> _What you will do_
With pictures left out, retype the lines from the start of the records through the one that contains "op=delete; was=bright yellow claw".

> _Data records_
-------

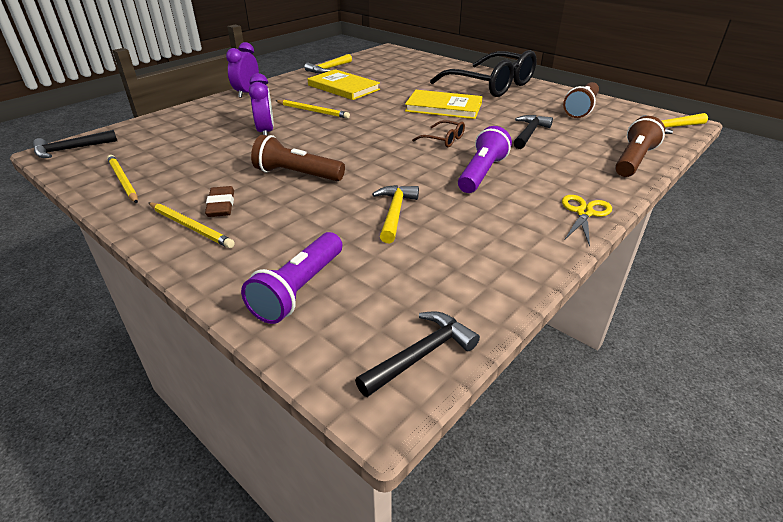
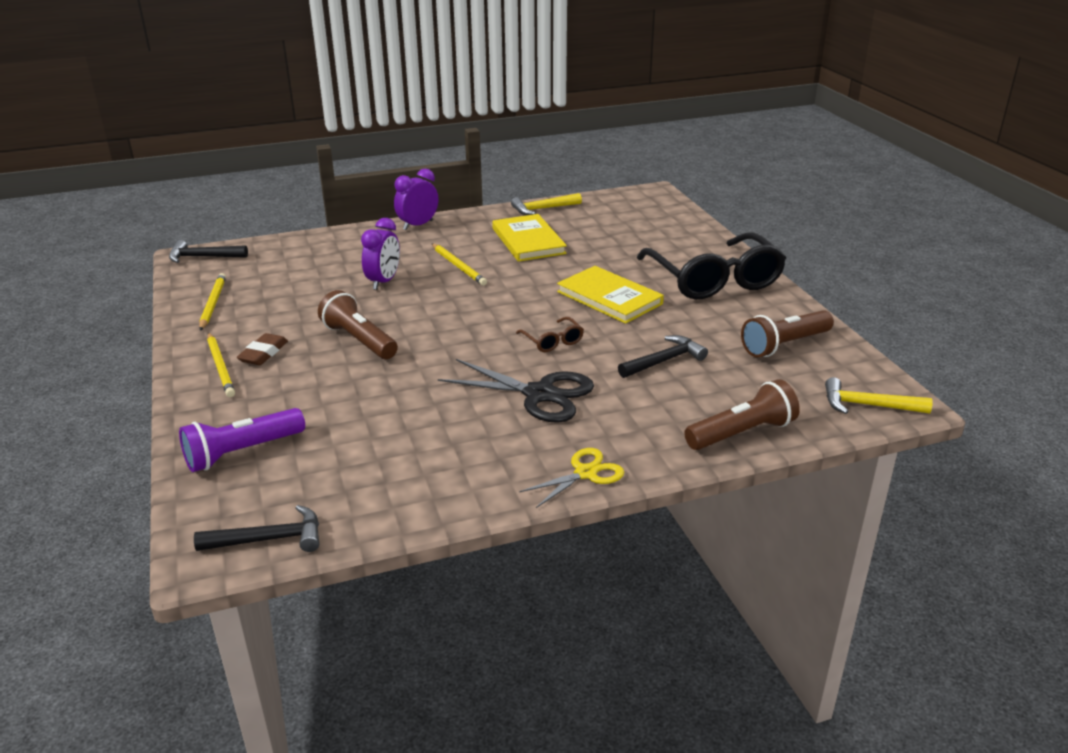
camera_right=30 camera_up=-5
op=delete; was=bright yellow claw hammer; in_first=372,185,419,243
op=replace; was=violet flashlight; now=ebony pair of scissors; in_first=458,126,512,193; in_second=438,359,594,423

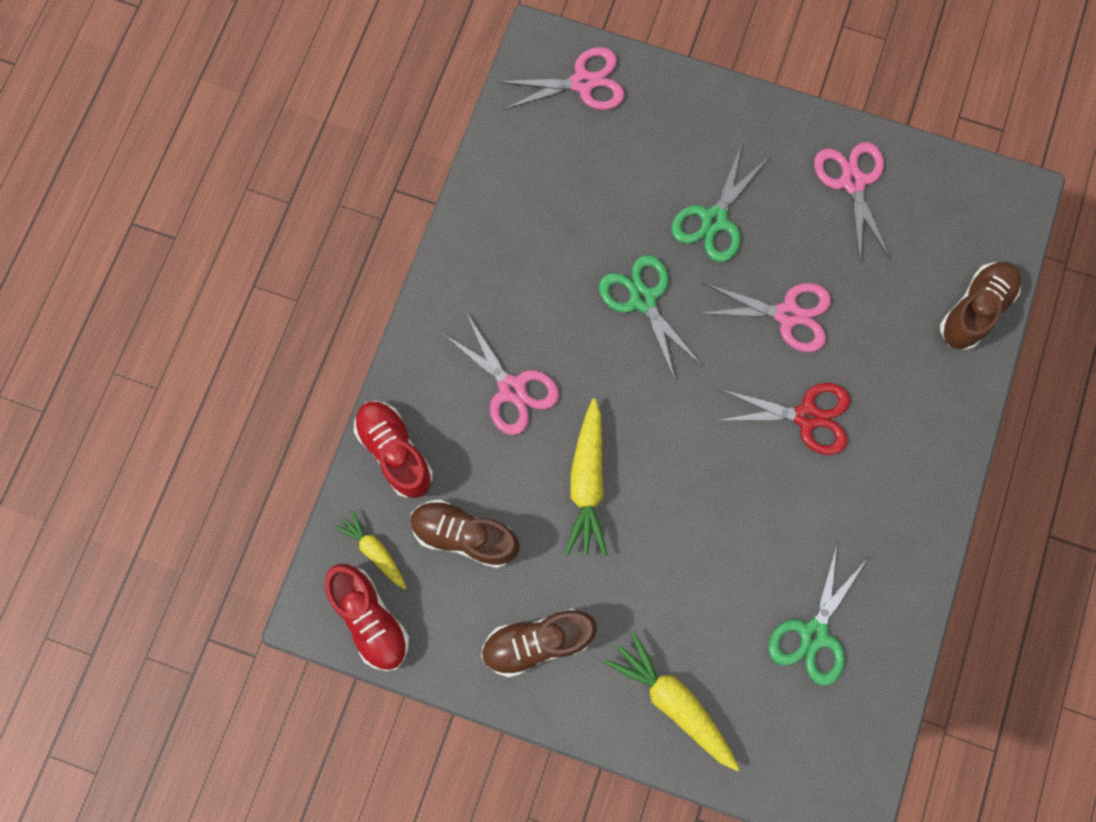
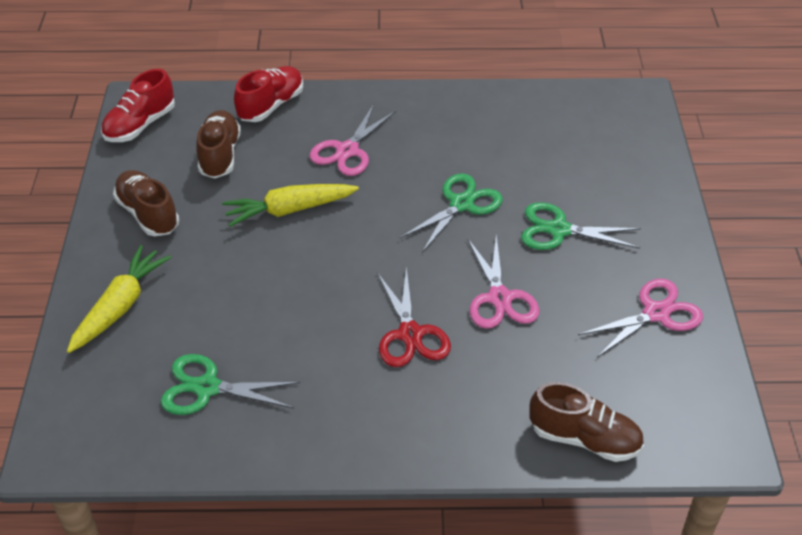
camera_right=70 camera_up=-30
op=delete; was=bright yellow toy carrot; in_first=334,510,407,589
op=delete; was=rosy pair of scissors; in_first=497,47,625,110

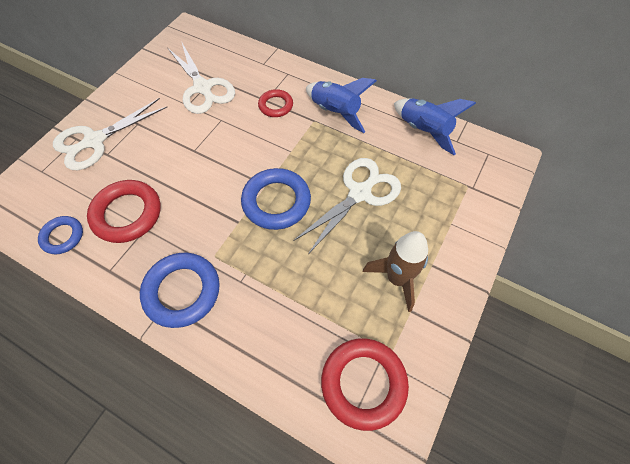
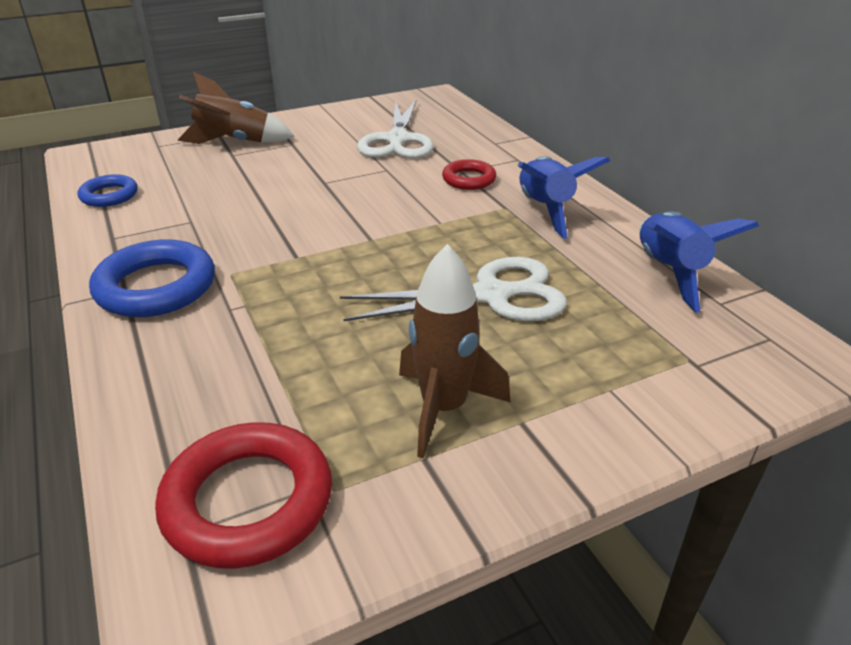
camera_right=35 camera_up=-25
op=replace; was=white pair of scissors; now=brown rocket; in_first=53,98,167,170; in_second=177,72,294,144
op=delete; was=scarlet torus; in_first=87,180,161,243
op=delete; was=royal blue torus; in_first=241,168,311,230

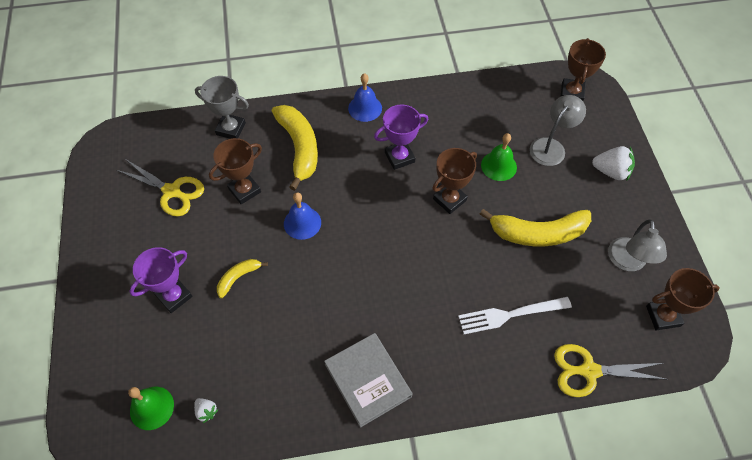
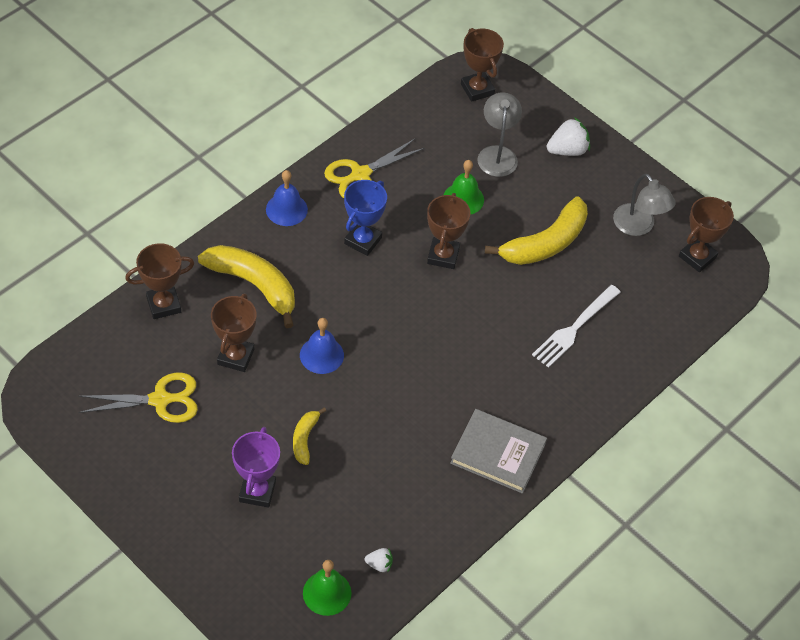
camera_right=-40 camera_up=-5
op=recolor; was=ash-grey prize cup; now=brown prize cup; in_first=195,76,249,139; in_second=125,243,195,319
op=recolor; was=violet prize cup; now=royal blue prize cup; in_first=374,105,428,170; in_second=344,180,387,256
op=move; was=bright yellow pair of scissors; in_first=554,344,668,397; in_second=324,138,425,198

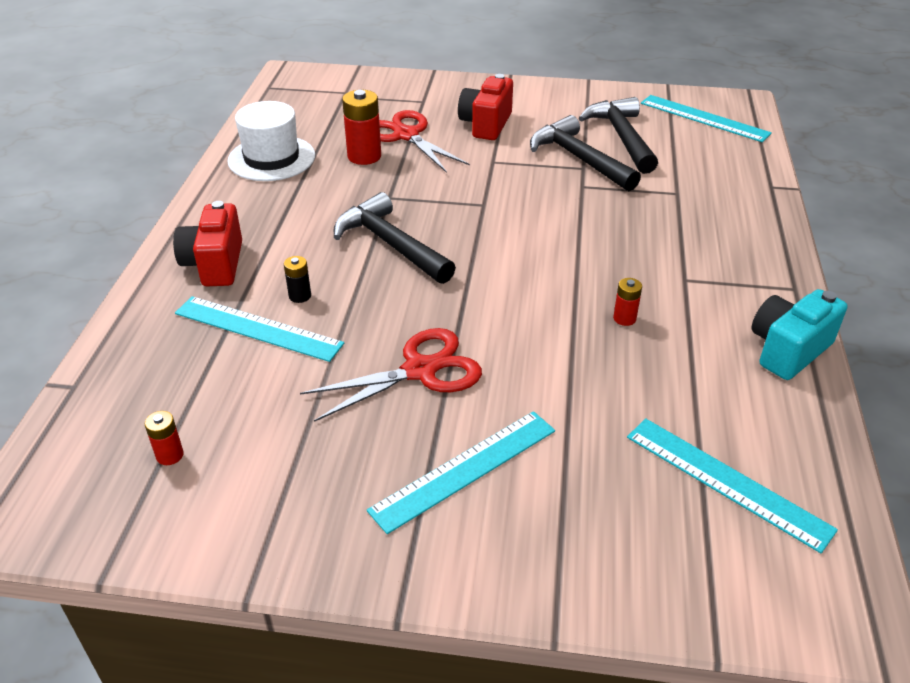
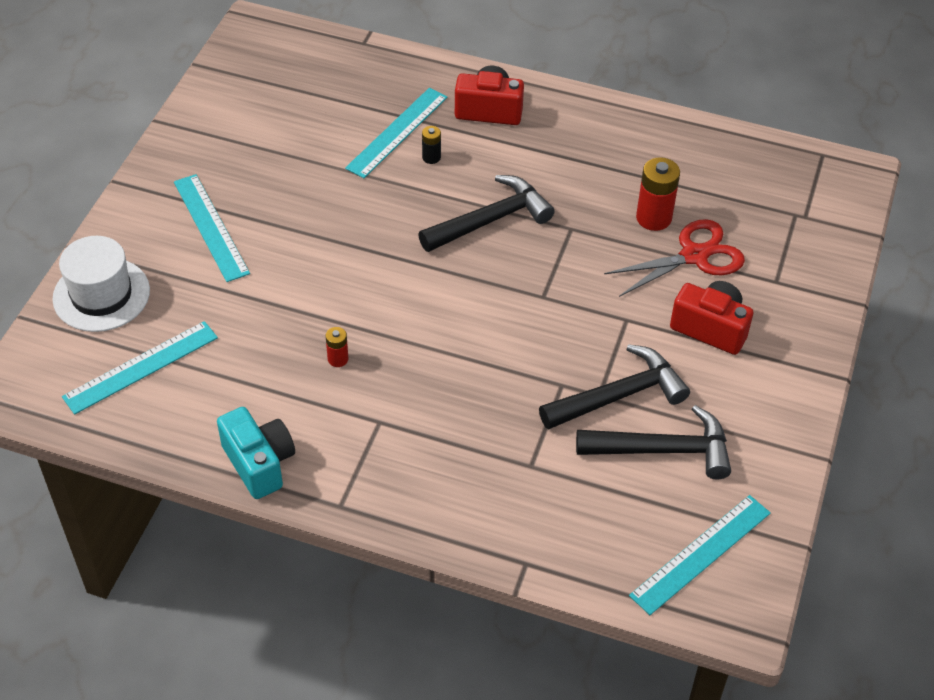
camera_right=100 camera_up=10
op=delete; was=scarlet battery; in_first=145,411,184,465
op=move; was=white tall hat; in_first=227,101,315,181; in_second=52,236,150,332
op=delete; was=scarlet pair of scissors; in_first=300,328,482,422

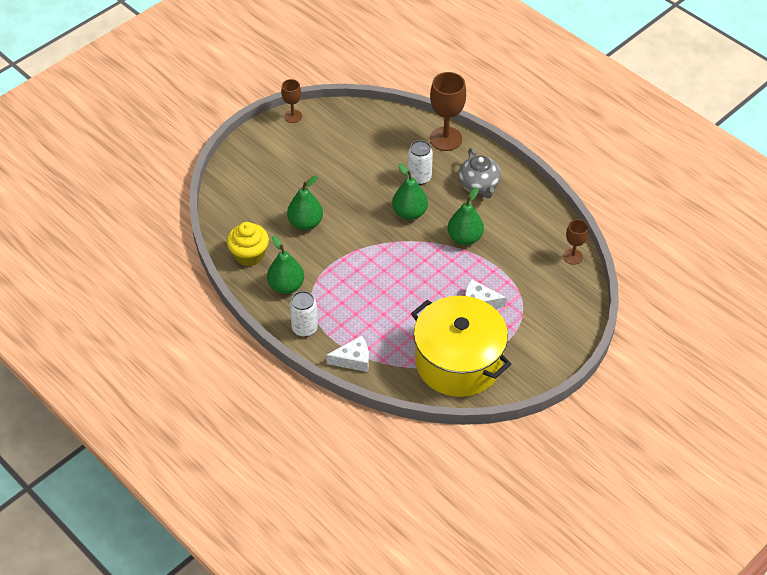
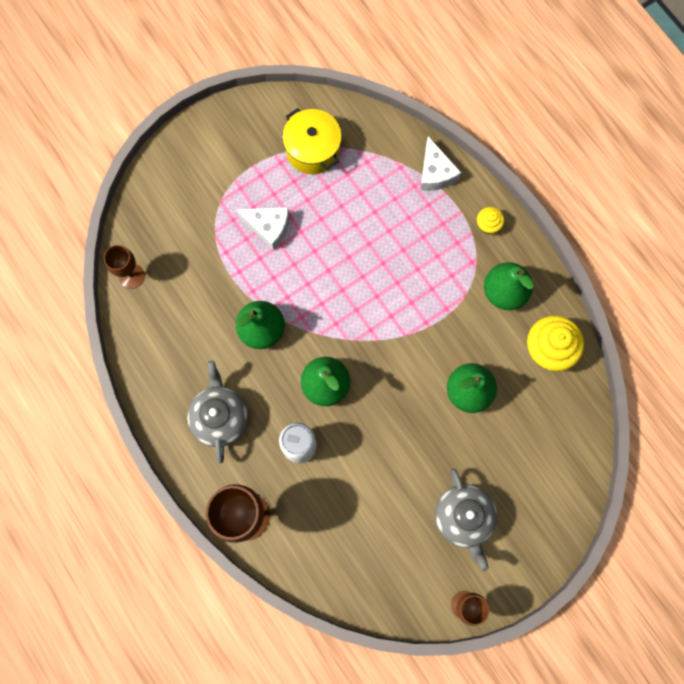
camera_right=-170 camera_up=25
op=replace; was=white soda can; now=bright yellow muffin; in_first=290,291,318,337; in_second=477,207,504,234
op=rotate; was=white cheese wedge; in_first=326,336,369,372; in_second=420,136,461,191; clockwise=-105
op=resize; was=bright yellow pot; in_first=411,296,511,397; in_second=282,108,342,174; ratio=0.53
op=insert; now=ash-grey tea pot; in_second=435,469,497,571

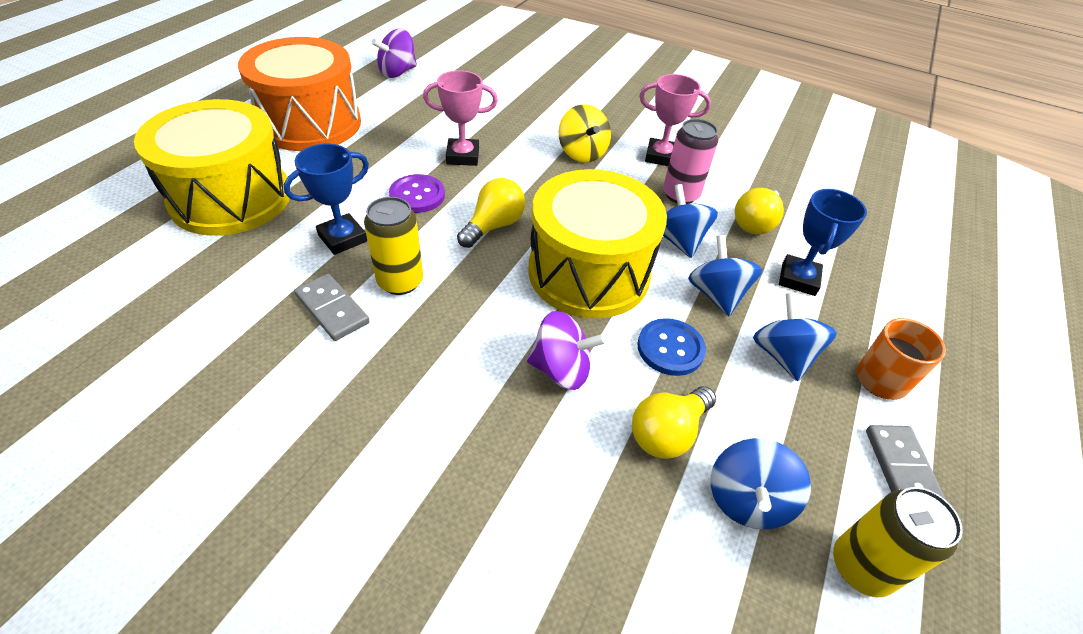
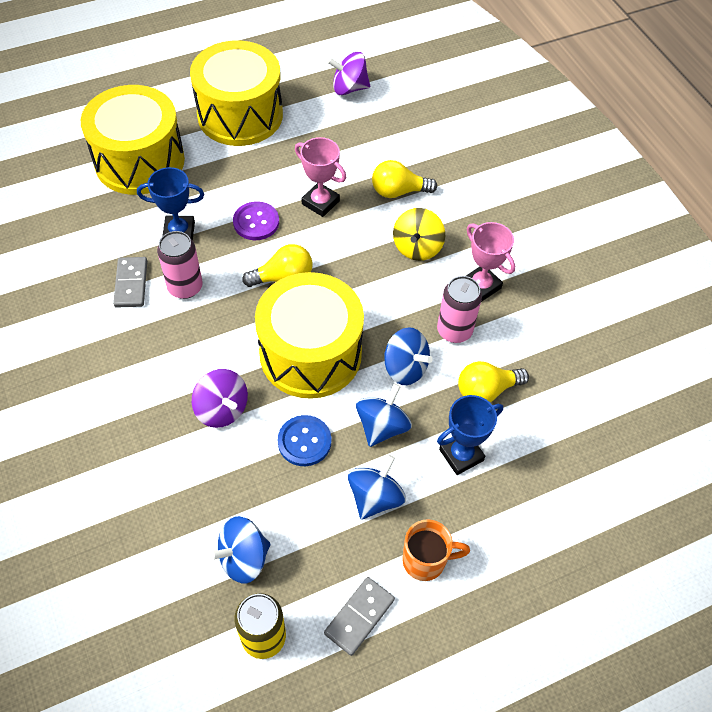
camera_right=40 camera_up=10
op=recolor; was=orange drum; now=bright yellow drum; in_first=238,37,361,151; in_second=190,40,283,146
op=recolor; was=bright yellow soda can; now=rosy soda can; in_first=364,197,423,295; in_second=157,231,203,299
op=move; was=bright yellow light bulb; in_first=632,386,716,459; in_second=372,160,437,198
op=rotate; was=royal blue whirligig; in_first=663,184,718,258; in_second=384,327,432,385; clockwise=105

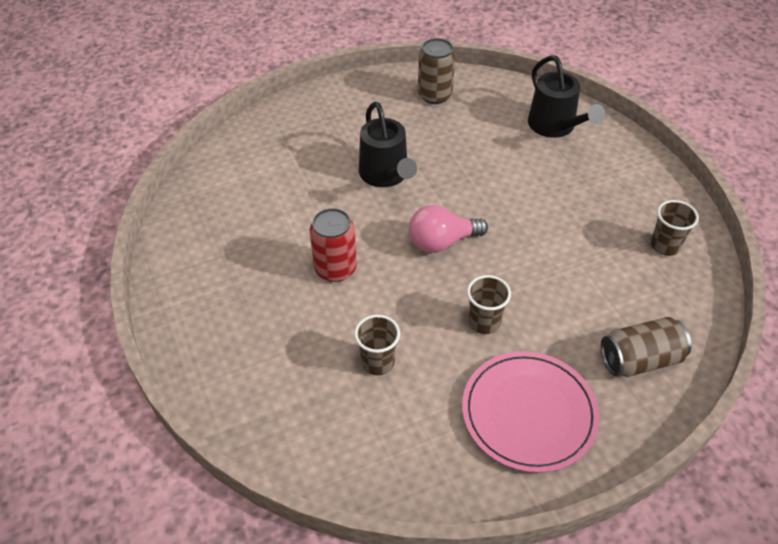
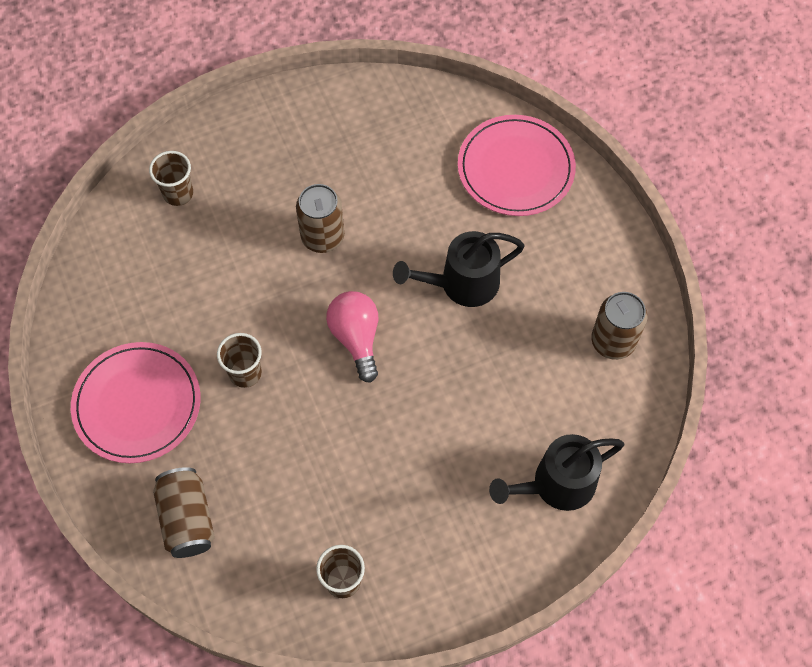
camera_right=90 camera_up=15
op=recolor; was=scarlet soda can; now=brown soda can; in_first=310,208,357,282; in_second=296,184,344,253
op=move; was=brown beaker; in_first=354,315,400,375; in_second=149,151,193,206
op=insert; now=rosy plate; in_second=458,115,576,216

-------

> _Exercise output_
camera_right=30 camera_up=-5
op=delete; was=bright yellow claw hammer; in_first=372,185,419,243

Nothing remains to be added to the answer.